Collected data entries
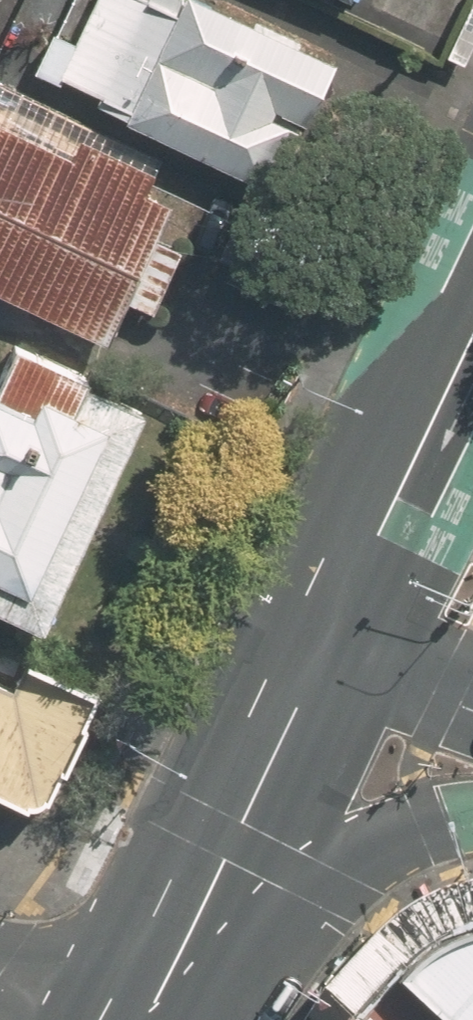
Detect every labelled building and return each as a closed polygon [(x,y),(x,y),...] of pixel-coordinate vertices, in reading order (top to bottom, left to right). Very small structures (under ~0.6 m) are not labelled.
[(158,0),(84,0),(37,98),(276,212),(337,86),(158,0)] [(0,131),(0,304),(98,351),(165,210),(0,131)] [(142,411),(10,349),(0,369),(0,615),(35,632),(142,411)] [(33,801),(74,708),(0,676),(0,787),(33,801)] [(454,934),(403,973),(452,1019),(472,1019),(472,929),(454,934)]
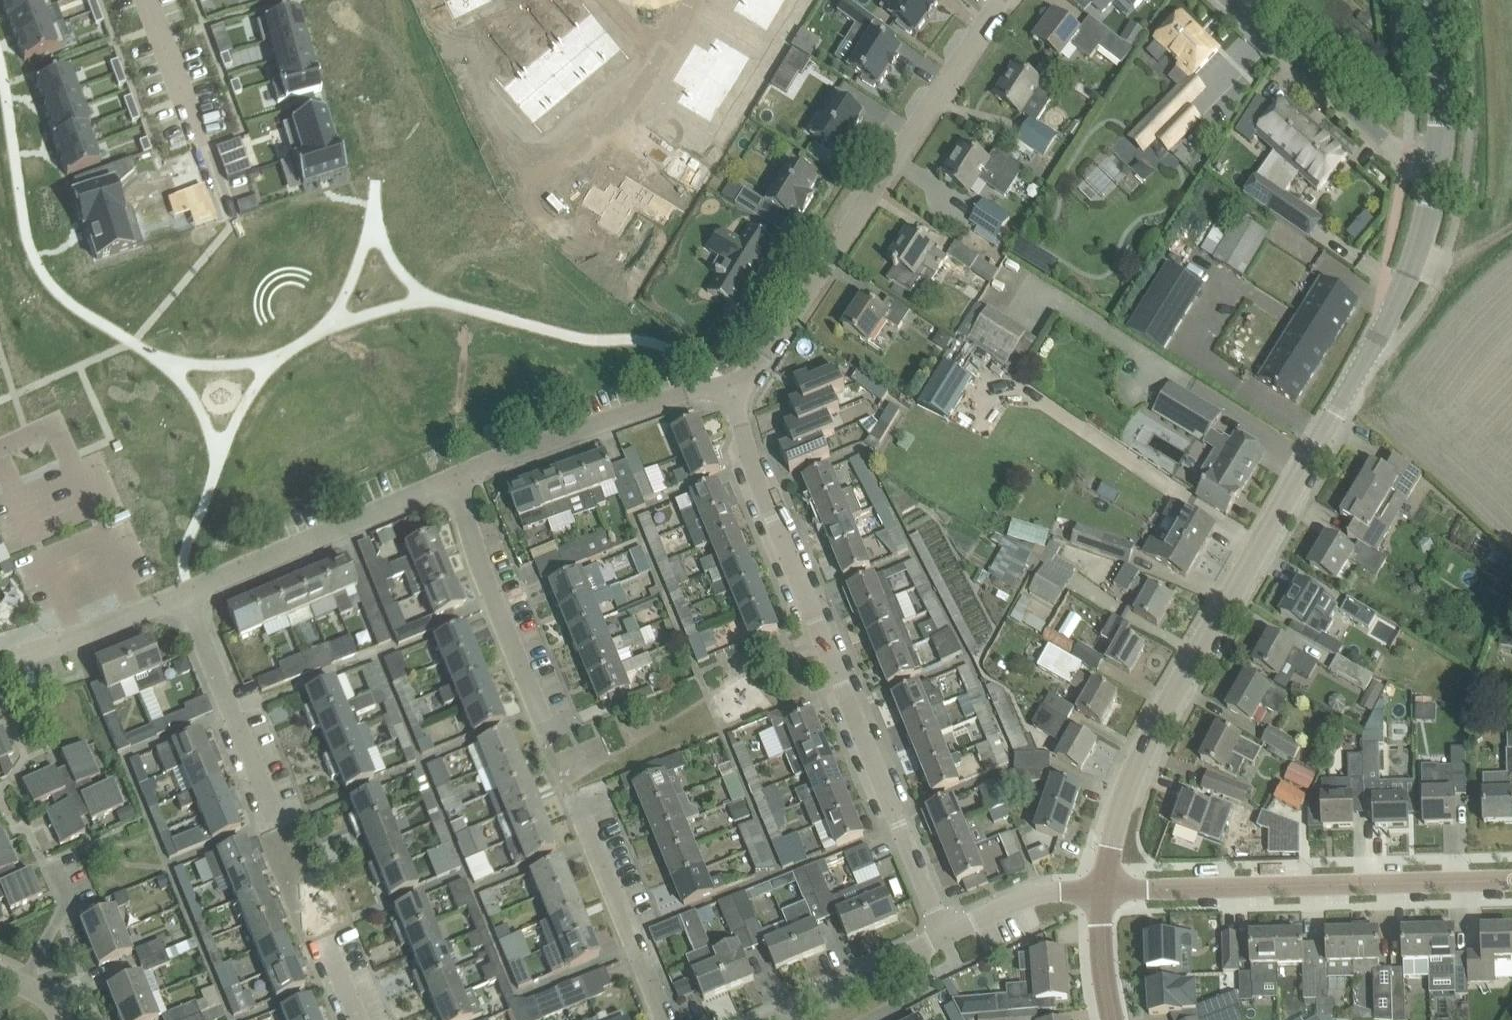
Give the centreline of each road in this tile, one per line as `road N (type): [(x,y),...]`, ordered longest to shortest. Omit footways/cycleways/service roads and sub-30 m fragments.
road 1 (tertiary): [(1105,891),(1123,799),(1147,741),(1411,275),(1436,165)]
road 2 (residential): [(943,934),(773,518),(741,431),(737,394)]
road 3 (residential): [(737,394),(1000,0)]
road 4 (residential): [(1105,891),(1511,879)]
road 5 (residential): [(456,477),(687,390),(717,385),(737,394)]
road 6 (residential): [(184,593),(456,477)]
road 7 (residential): [(551,736),(477,560),(456,477)]
road 8 (unclassified): [(1436,165),(1409,160),(1229,0)]
road 9 (residential): [(277,822),(184,593)]
road 10 (residential): [(664,1019),(573,796)]
road 11 (residential): [(568,160),(620,117),(691,0)]
road 12 (residential): [(0,657),(184,593)]
road 13 (residential): [(943,934),(1037,893),(1105,891)]
road 14 (tertiary): [(1436,165),(1434,0)]
road 15 (residential): [(764,1019),(909,951)]
road 16 (residential): [(27,985),(67,908),(51,865)]
road 17 (tertiary): [(1110,1019),(1105,891)]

* Exercise aim *
Could you set down exactly the lines from the one containing "Give the centreline" through the last line of the records above, both included?

* Written answer *
Give the centreline of each road in this tile, one per line as `road N (type): [(x,y),...]`, ordered longest to shortest. Omit footways/cycleways/service roads and sub-30 m fragments.
road 1 (tertiary): [(1105,891),(1123,799),(1147,741),(1411,275),(1436,165)]
road 2 (residential): [(943,934),(773,518),(741,431),(737,394)]
road 3 (residential): [(737,394),(1000,0)]
road 4 (residential): [(1105,891),(1511,879)]
road 5 (residential): [(456,477),(687,390),(717,385),(737,394)]
road 6 (residential): [(184,593),(456,477)]
road 7 (residential): [(551,736),(477,560),(456,477)]
road 8 (unclassified): [(1436,165),(1409,160),(1229,0)]
road 9 (residential): [(277,822),(184,593)]
road 10 (residential): [(664,1019),(573,796)]
road 11 (residential): [(568,160),(620,117),(691,0)]
road 12 (residential): [(0,657),(184,593)]
road 13 (residential): [(943,934),(1037,893),(1105,891)]
road 14 (tertiary): [(1436,165),(1434,0)]
road 15 (residential): [(764,1019),(909,951)]
road 16 (residential): [(27,985),(67,908),(51,865)]
road 17 (tertiary): [(1110,1019),(1105,891)]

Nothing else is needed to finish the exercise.